===== Working data

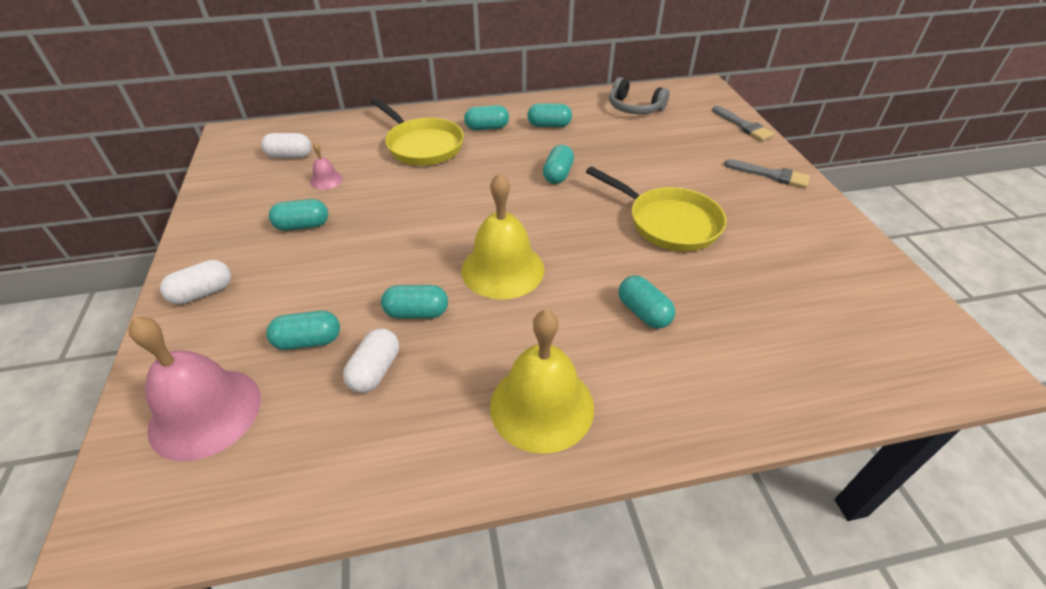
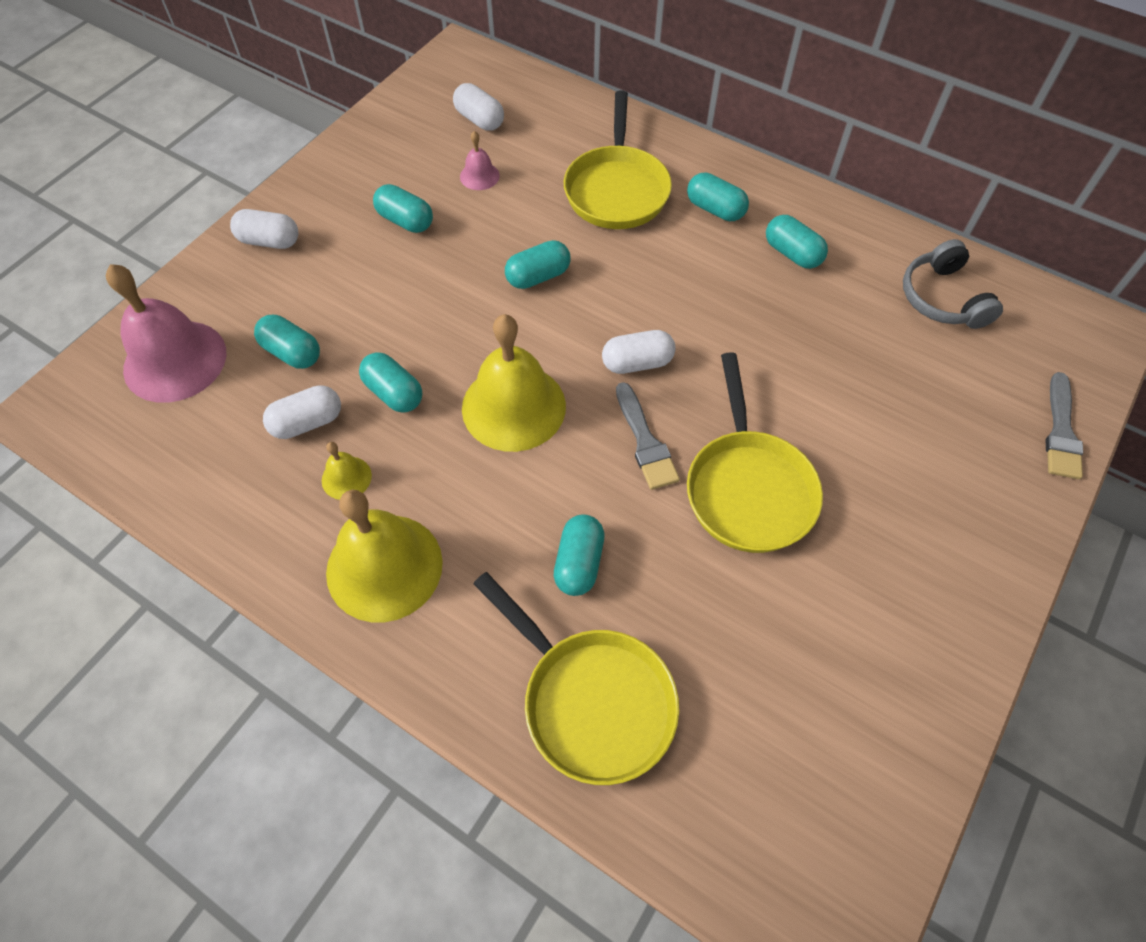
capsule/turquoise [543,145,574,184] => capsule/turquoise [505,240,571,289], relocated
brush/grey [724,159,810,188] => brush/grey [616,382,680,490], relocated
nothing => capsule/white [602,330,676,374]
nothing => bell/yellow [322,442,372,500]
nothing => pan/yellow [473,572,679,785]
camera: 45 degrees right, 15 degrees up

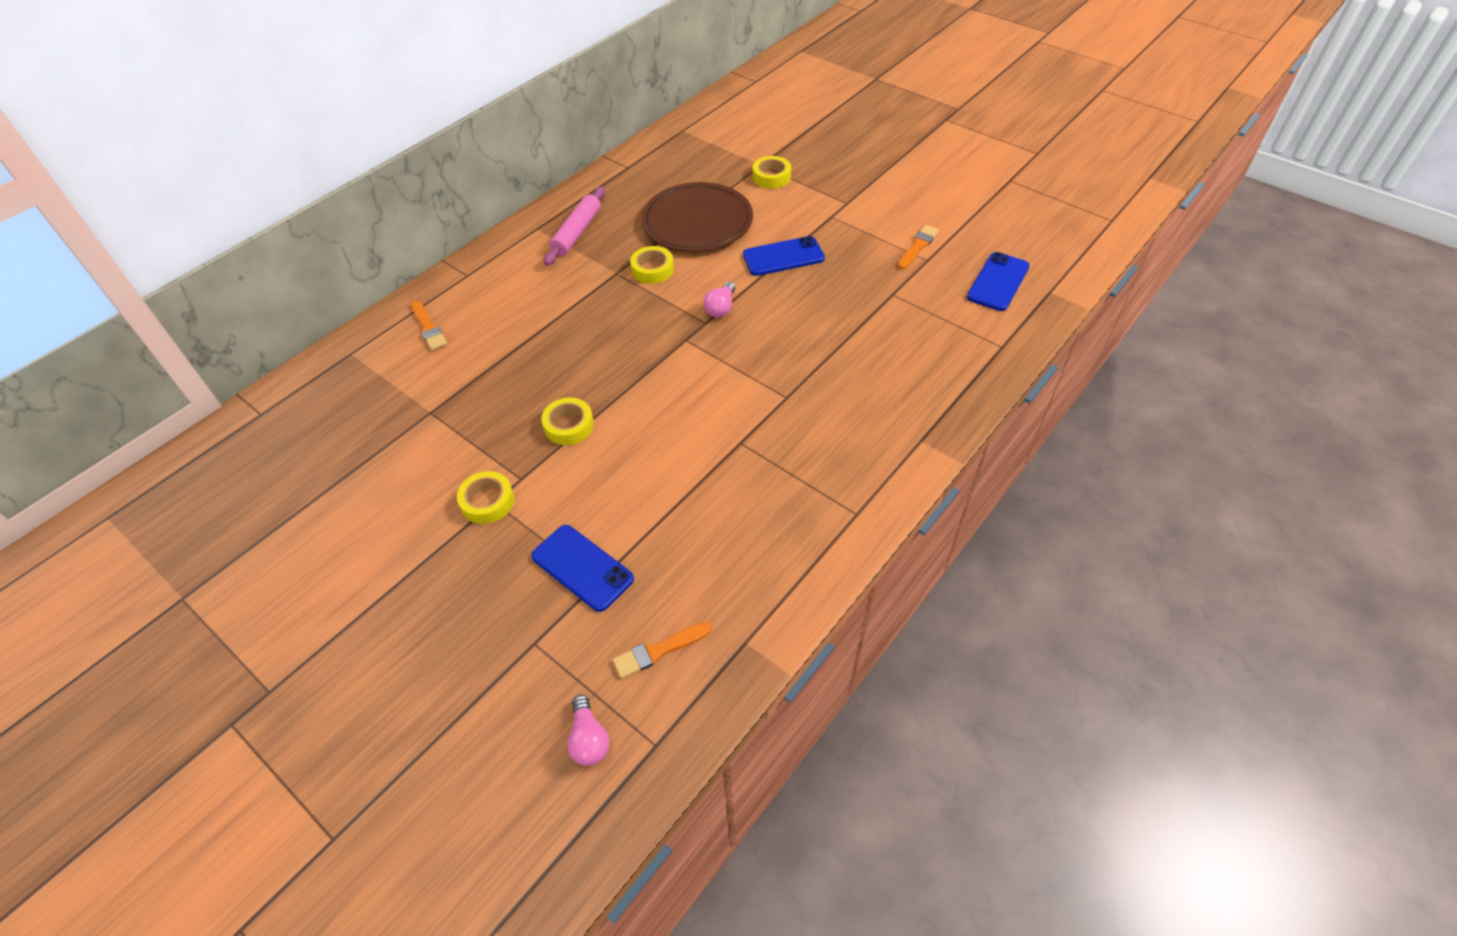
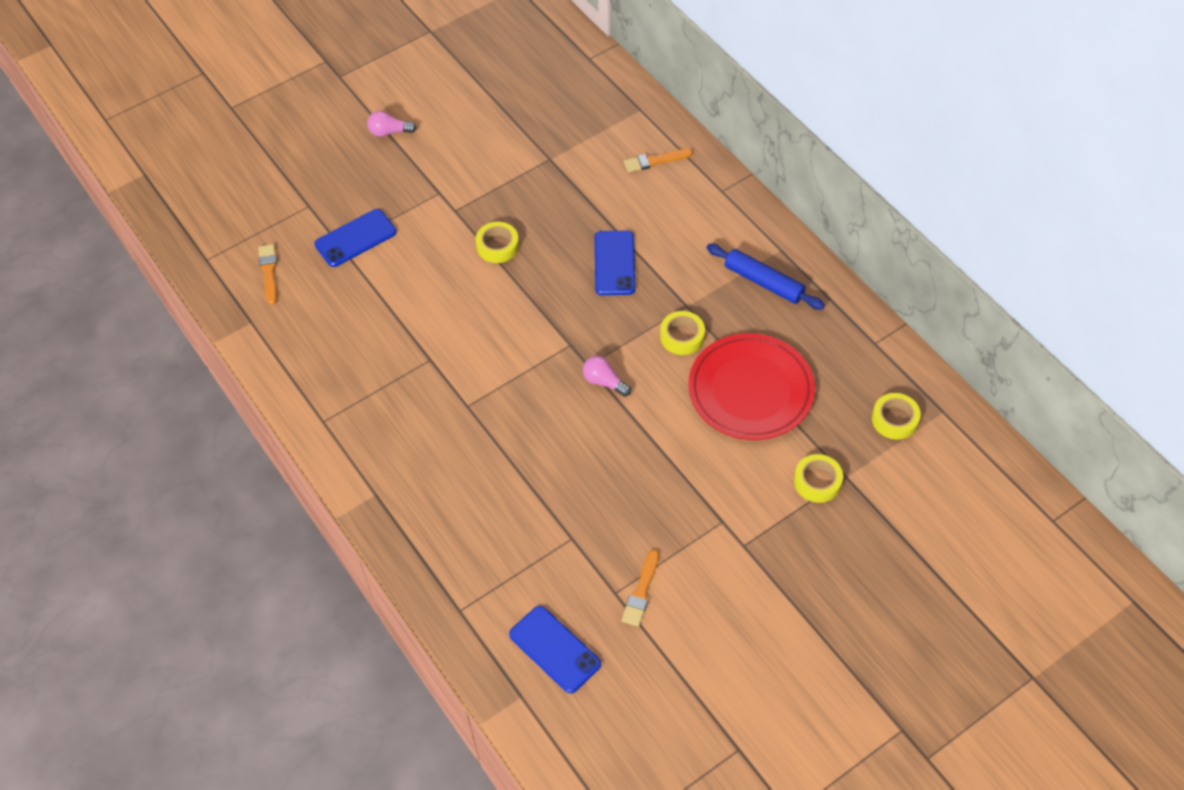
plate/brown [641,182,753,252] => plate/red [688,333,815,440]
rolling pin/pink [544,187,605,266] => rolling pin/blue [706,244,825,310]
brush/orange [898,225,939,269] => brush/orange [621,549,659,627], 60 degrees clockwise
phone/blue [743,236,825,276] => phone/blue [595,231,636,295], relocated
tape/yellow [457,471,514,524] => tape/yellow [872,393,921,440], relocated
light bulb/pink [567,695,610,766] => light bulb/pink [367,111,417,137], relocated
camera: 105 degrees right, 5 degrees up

==========
===== Working data

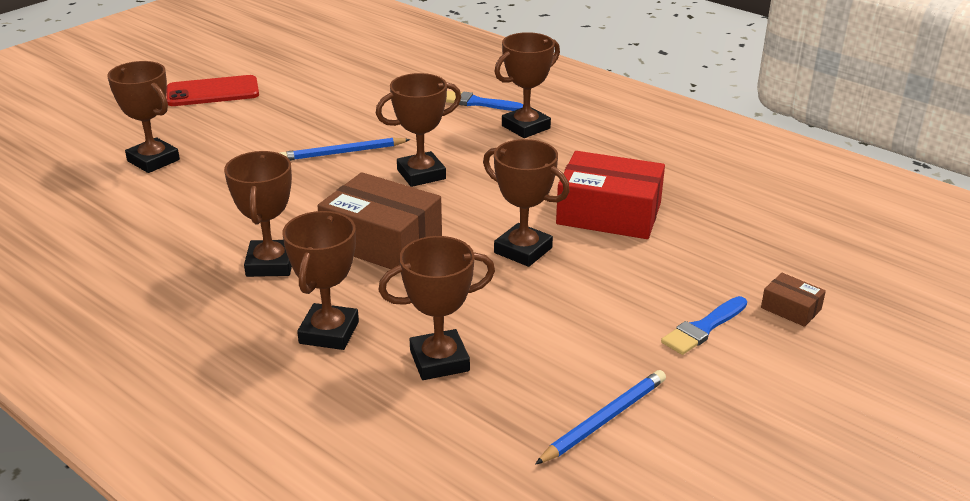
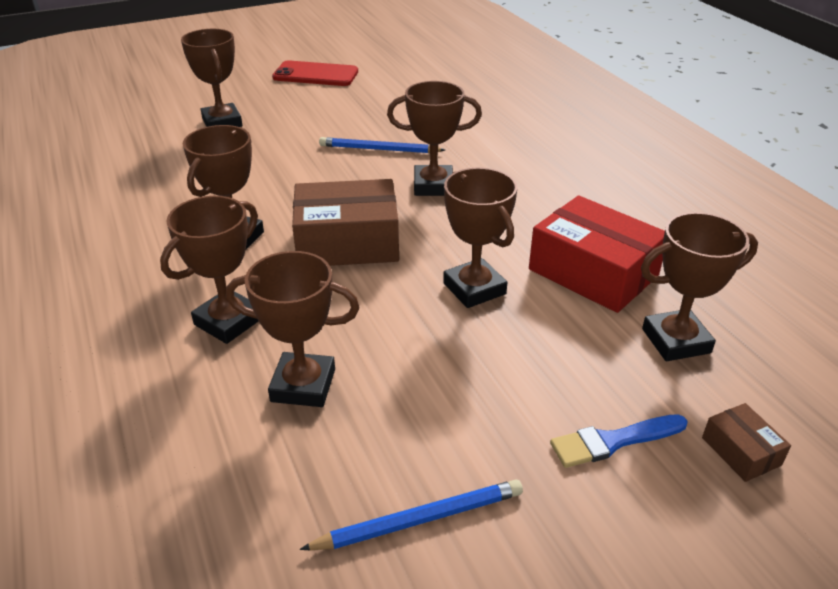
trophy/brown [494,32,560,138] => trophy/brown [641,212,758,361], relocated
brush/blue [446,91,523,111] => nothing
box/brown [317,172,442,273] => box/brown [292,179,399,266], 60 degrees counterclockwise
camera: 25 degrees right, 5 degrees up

==========

▸ Your assignment
Using the records above, set down exactly the lines from the one with "capsule/turquoise [543,145,574,184] =>" through the one with "nothing => pan/yellow [473,572,679,785]", inclusive, and nothing more.

▸ Exercise output
capsule/turquoise [543,145,574,184] => capsule/turquoise [505,240,571,289], relocated
brush/grey [724,159,810,188] => brush/grey [616,382,680,490], relocated
nothing => capsule/white [602,330,676,374]
nothing => bell/yellow [322,442,372,500]
nothing => pan/yellow [473,572,679,785]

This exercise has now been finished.